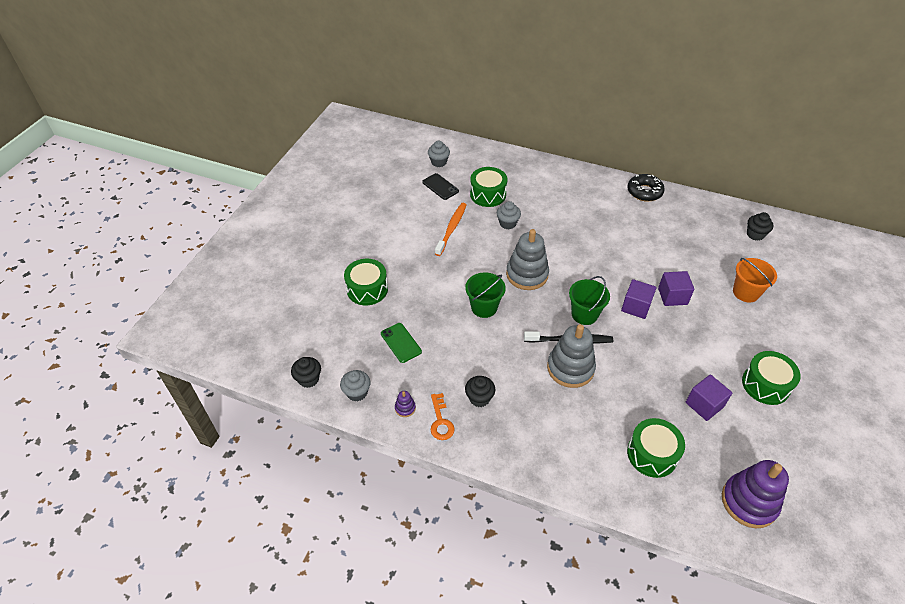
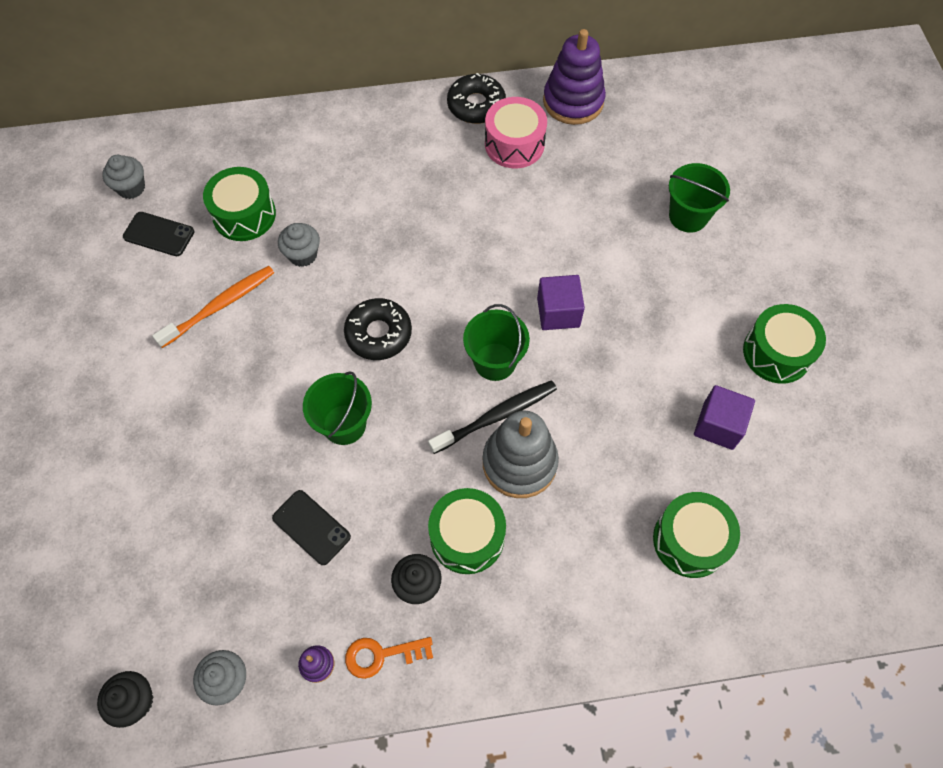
camera: 30 degrees left, 15 degrees up
(367, 289) = (142, 486): green drum -> green drum (467, 537)
(401, 343) = (249, 554): green phone -> none
(439, 345) = (311, 527): none -> black phone
(441, 421) = (381, 655): orange key -> orange key turned 120 degrees clockwise
(451, 229) = (219, 306): orange toothbrush -> orange toothbrush turned 60 degrees clockwise
(527, 274) = (378, 334): grey stacking toy -> black donut
(656, 218) = (514, 144): none -> pink drum
(672, 296) = (598, 270): purple cube -> none
(745, 292) = (688, 216): orange bucket -> green bucket
(749, 502) = (836, 543): purple stacking toy -> purple stacking toy (573, 101)
(755, 234) = (657, 113): black cupcake -> none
++++++++++
INSTRUCTIONS TO FOLLOW:
Which lines run from the one containing "(527, 274) = (378, 334): grey" to the final line of the entries? Return those lines exactly, and only those.

RESPONSE AREA:
(527, 274) = (378, 334): grey stacking toy -> black donut
(656, 218) = (514, 144): none -> pink drum
(672, 296) = (598, 270): purple cube -> none
(745, 292) = (688, 216): orange bucket -> green bucket
(749, 502) = (836, 543): purple stacking toy -> purple stacking toy (573, 101)
(755, 234) = (657, 113): black cupcake -> none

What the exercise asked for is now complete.